→ HOW TO COMPLETE THIS TASK: Whenever a line in the entries below contains "none", copy that line.

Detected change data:
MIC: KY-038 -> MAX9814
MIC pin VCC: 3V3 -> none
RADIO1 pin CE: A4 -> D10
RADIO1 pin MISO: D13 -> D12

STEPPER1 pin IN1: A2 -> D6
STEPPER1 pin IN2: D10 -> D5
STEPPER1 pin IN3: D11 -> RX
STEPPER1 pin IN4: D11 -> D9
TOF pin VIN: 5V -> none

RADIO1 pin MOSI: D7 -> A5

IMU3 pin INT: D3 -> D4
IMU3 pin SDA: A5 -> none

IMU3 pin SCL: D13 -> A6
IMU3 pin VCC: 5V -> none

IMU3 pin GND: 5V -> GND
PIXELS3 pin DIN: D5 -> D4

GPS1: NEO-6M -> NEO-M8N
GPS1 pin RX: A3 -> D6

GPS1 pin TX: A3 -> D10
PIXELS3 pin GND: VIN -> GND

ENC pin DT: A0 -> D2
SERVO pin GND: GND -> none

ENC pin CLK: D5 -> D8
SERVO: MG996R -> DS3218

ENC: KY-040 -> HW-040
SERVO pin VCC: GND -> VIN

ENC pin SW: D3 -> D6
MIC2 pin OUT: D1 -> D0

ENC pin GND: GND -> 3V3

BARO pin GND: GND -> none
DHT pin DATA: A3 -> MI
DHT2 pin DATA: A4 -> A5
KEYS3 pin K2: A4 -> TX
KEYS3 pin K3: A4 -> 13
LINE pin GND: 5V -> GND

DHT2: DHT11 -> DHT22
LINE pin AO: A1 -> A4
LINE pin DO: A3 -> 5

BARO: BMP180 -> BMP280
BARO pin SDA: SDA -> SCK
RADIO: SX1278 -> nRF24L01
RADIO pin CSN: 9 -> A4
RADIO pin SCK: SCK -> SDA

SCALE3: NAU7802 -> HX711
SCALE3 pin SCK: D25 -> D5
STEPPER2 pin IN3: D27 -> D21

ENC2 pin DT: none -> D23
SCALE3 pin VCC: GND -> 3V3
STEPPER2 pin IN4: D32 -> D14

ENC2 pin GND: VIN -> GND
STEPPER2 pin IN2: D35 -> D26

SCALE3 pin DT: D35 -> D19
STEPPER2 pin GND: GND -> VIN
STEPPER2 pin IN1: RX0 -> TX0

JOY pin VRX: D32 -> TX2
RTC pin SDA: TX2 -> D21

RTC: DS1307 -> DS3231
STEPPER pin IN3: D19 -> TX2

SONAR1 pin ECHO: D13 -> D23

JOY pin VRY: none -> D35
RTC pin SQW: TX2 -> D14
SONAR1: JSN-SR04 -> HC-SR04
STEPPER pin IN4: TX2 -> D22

→ ANSWER TO THIS PROBLEM:
MIC pin VCC: 3V3 -> none
TOF pin VIN: 5V -> none
IMU3 pin SDA: A5 -> none
IMU3 pin VCC: 5V -> none
SERVO pin GND: GND -> none
BARO pin GND: GND -> none
ENC2 pin DT: none -> D23
JOY pin VRY: none -> D35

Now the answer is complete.